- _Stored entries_
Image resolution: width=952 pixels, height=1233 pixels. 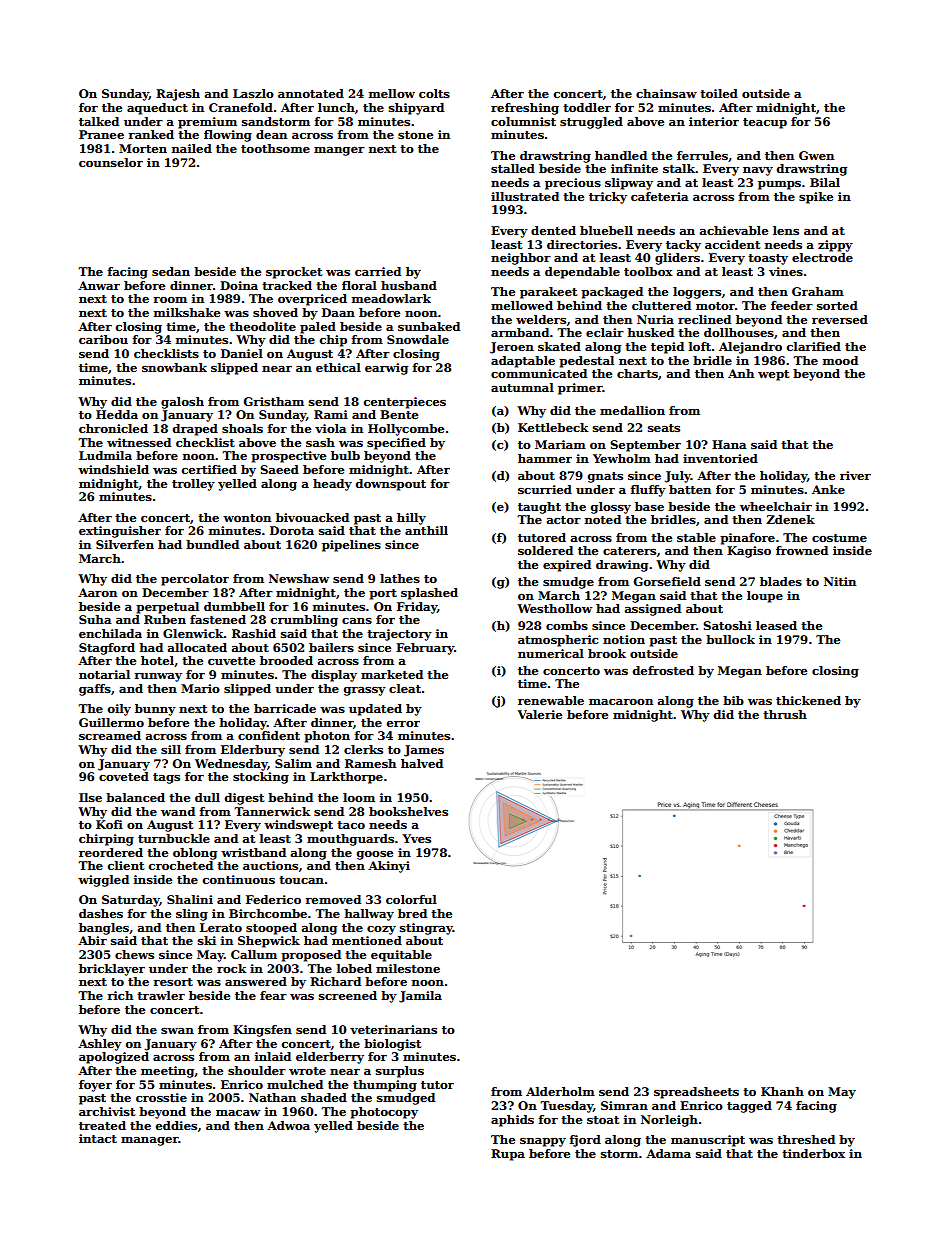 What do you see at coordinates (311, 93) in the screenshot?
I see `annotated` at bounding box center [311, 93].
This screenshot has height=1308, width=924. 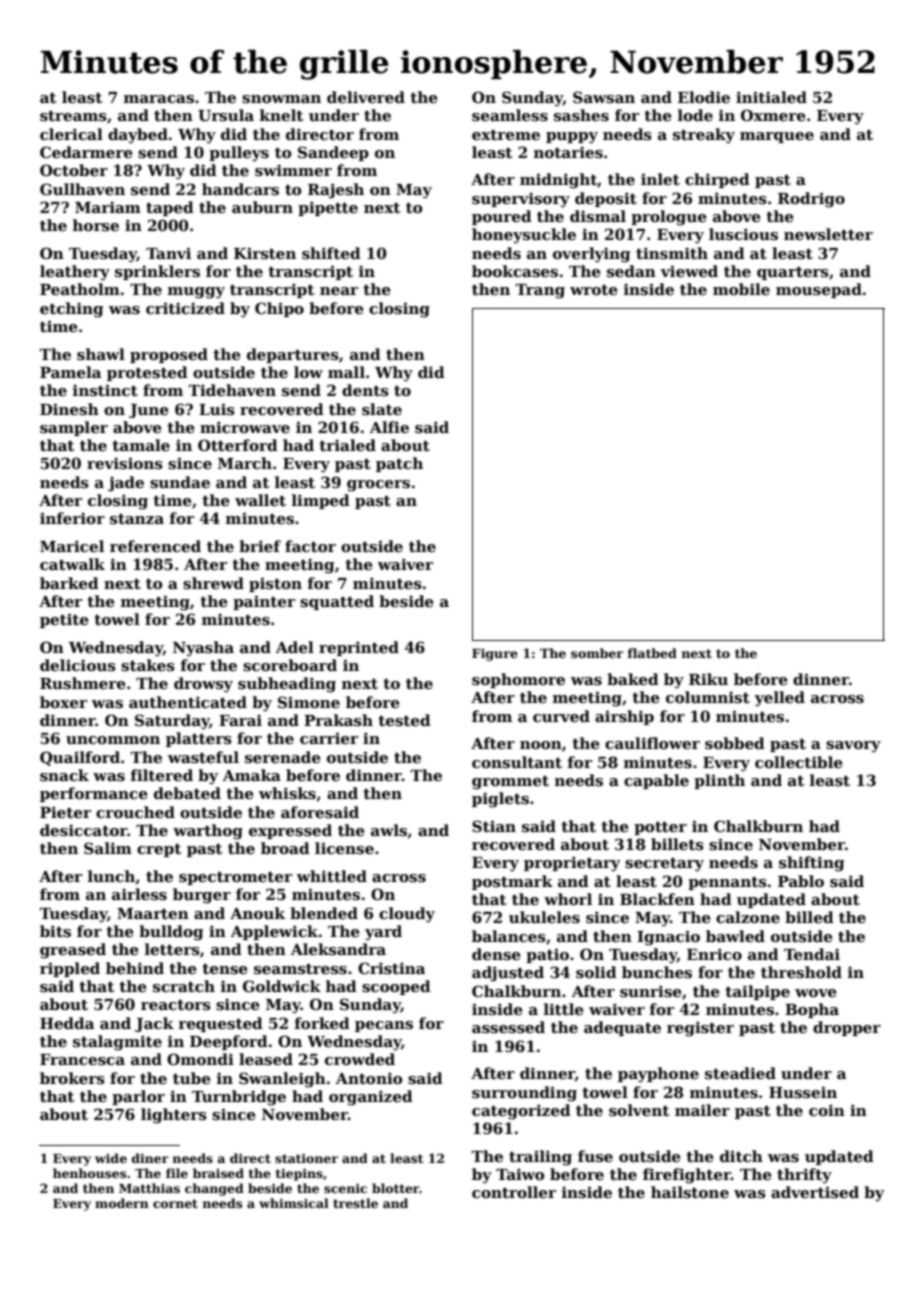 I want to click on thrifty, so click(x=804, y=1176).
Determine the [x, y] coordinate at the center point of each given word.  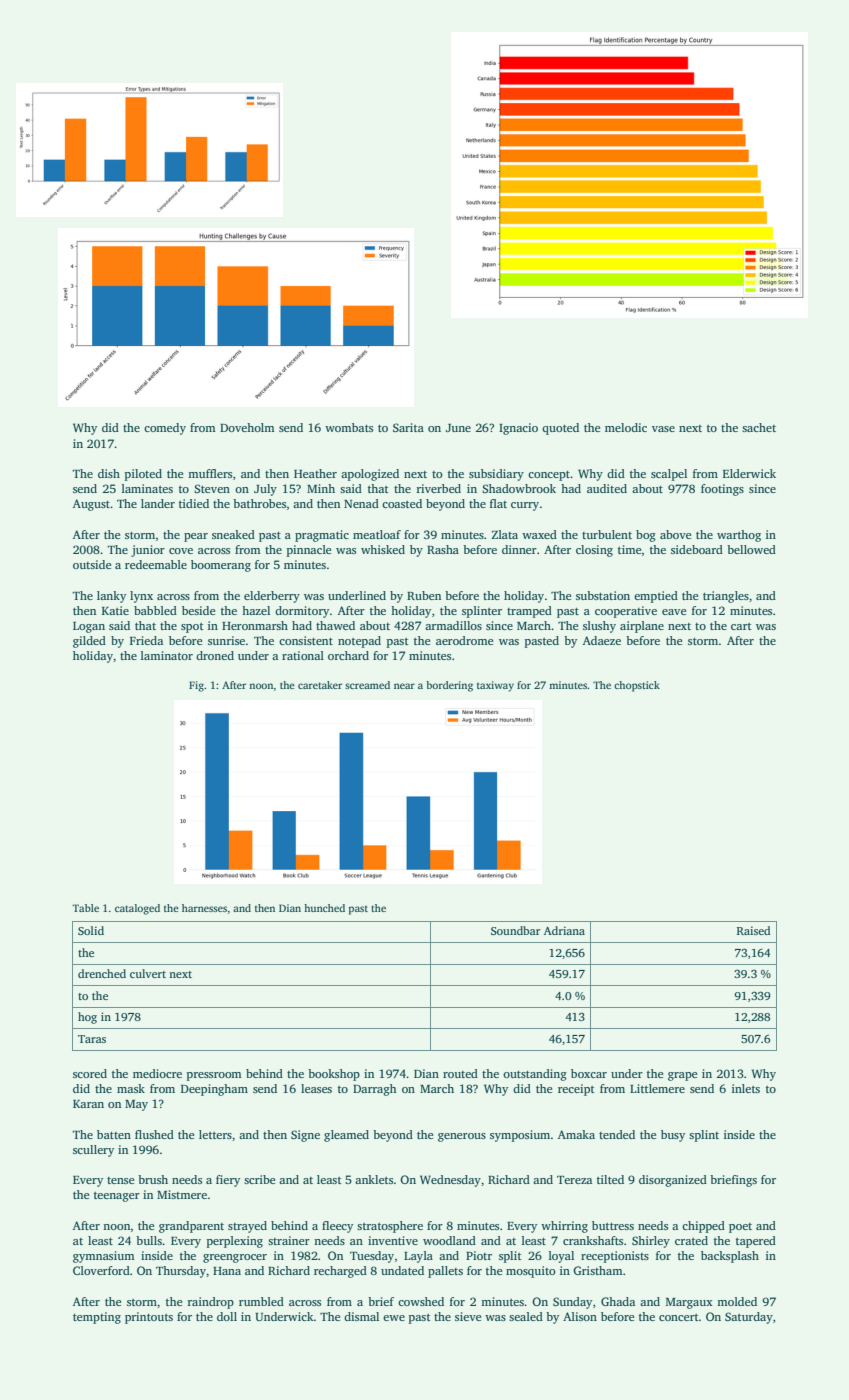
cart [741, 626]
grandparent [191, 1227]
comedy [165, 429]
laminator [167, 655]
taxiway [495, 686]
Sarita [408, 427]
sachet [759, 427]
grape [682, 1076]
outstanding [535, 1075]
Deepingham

- _WHAT TO DO_
Rewrite the items from the line with "Determine the [x, y]" through the end of the items, changing "taxiway" to "runway" and leaving everything else as it is. Omit the pictures from your answer.

- _FULL OUTPUT_
Determine the [x, y] coordinate at the center point of each given word.  
cart [741, 626]
grandparent [191, 1227]
comedy [165, 429]
laminator [167, 655]
runway [495, 686]
Sarita [408, 427]
sachet [759, 427]
grape [682, 1076]
outstanding [535, 1075]
Deepingham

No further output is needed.